Segment Open

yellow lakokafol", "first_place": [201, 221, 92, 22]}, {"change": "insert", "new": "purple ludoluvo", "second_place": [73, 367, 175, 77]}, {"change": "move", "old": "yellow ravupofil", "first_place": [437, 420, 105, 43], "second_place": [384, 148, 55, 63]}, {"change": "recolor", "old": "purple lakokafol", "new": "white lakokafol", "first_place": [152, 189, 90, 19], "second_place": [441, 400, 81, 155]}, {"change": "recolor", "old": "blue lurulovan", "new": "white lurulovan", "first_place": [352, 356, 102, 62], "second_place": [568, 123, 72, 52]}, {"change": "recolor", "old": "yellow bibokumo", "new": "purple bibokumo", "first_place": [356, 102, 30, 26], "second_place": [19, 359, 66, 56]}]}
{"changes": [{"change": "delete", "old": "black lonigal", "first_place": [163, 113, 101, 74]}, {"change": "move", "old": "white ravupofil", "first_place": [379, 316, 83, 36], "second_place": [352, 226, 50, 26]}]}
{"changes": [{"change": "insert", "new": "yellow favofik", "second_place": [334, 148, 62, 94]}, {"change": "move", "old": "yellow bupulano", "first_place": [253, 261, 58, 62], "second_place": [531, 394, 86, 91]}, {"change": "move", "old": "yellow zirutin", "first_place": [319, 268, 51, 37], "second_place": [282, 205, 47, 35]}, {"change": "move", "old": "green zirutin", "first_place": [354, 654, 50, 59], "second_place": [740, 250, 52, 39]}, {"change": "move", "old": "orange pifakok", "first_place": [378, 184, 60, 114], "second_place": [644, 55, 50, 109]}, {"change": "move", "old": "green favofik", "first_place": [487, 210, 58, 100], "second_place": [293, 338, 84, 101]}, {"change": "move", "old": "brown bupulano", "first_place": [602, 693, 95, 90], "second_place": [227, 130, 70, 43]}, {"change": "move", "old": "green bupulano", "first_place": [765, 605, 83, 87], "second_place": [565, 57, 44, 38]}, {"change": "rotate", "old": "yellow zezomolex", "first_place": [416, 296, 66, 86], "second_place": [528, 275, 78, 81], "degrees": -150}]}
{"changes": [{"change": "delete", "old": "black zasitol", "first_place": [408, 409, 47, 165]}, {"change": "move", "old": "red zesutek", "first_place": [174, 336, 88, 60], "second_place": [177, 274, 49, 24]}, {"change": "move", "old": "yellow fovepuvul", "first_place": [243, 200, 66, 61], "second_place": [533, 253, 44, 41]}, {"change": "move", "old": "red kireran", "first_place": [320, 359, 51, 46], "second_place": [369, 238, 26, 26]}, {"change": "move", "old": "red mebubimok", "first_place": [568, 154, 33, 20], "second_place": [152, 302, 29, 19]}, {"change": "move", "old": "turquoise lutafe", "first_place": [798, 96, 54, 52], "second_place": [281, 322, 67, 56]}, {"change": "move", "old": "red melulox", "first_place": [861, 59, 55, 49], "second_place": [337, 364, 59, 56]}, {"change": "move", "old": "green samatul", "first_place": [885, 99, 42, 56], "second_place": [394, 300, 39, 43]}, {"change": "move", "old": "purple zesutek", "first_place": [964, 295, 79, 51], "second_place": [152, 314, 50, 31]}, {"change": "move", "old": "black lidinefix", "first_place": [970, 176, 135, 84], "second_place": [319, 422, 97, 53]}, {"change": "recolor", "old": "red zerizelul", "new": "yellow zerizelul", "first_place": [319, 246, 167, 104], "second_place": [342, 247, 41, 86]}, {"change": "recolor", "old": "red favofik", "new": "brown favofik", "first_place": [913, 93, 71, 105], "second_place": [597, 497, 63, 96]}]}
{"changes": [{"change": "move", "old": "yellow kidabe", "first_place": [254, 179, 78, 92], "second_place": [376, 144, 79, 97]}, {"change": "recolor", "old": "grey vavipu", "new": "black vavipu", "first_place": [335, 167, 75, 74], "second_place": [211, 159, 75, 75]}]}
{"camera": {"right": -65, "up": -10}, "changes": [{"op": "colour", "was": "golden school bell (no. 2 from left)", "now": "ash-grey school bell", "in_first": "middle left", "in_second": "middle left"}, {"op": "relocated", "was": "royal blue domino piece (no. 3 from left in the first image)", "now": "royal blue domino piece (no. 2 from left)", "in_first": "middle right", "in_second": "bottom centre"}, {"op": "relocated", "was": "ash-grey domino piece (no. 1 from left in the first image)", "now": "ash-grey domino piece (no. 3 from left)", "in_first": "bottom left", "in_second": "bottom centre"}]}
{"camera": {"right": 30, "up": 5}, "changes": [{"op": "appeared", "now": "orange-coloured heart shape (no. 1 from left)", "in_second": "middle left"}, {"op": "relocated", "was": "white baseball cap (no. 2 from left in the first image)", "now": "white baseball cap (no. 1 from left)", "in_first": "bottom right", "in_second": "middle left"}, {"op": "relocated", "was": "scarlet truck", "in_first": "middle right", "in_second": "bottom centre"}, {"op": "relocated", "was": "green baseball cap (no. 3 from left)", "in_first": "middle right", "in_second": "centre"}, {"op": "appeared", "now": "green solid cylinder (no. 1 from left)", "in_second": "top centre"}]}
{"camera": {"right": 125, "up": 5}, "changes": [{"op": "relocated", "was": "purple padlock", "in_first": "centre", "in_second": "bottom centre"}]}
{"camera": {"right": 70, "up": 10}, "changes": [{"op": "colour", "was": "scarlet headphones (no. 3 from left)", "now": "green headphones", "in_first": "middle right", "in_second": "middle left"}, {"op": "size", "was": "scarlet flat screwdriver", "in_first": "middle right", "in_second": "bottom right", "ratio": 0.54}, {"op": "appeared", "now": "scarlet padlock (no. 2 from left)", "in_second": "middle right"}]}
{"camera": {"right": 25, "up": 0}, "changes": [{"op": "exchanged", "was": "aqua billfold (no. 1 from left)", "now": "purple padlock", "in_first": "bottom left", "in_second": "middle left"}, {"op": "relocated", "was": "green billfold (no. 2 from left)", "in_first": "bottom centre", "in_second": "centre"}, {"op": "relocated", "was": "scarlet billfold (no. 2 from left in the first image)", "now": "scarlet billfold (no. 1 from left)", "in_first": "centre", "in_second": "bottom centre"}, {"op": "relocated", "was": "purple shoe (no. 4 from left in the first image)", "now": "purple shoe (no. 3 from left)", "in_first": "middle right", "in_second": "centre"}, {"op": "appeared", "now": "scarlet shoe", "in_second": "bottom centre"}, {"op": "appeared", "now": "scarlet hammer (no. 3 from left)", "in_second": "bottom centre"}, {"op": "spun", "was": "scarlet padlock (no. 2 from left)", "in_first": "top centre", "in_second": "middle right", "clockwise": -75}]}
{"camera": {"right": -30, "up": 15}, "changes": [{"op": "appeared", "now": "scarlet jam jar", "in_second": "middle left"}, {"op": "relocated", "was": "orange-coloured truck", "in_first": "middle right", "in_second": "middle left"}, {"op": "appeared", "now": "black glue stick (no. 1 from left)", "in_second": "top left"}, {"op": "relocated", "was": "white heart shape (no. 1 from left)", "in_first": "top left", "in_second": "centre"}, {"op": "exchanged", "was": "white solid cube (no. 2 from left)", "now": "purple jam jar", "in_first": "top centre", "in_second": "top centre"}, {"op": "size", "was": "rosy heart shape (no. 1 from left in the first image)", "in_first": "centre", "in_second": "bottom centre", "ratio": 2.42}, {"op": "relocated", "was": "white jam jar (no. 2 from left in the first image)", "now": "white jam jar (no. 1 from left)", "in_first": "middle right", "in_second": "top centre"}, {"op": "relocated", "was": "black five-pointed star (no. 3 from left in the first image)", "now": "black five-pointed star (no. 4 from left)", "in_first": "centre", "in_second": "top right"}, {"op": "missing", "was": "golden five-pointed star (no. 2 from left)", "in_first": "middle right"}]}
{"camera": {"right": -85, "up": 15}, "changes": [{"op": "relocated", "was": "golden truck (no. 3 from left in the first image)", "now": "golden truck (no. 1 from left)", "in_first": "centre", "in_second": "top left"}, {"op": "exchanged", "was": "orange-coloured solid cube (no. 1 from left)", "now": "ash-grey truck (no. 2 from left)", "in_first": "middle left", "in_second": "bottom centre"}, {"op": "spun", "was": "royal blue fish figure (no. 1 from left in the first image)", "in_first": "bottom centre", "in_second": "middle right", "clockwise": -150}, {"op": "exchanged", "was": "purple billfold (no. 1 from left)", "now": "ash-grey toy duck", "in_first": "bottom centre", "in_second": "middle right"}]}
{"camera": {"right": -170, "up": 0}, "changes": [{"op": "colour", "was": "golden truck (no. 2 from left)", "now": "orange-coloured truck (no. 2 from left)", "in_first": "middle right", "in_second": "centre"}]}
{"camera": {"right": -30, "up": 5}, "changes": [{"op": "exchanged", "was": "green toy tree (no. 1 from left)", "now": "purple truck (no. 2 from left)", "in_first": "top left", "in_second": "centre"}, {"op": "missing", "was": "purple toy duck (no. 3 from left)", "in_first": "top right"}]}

Segment Closed

## Problem description
Output the line that contains "truck (no. 3", followed by every later line in the listing, with no line omitted and none added.

## Your response
{"camera": {"right": -85, "up": 15}, "changes": [{"op": "relocated", "was": "golden truck (no. 3 from left in the first image)", "now": "golden truck (no. 1 from left)", "in_first": "centre", "in_second": "top left"}, {"op": "exchanged", "was": "orange-coloured solid cube (no. 1 from left)", "now": "ash-grey truck (no. 2 from left)", "in_first": "middle left", "in_second": "bottom centre"}, {"op": "spun", "was": "royal blue fish figure (no. 1 from left in the first image)", "in_first": "bottom centre", "in_second": "middle right", "clockwise": -150}, {"op": "exchanged", "was": "purple billfold (no. 1 from left)", "now": "ash-grey toy duck", "in_first": "bottom centre", "in_second": "middle right"}]}
{"camera": {"right": -170, "up": 0}, "changes": [{"op": "colour", "was": "golden truck (no. 2 from left)", "now": "orange-coloured truck (no. 2 from left)", "in_first": "middle right", "in_second": "centre"}]}
{"camera": {"right": -30, "up": 5}, "changes": [{"op": "exchanged", "was": "green toy tree (no. 1 from left)", "now": "purple truck (no. 2 from left)", "in_first": "top left", "in_second": "centre"}, {"op": "missing", "was": "purple toy duck (no. 3 from left)", "in_first": "top right"}]}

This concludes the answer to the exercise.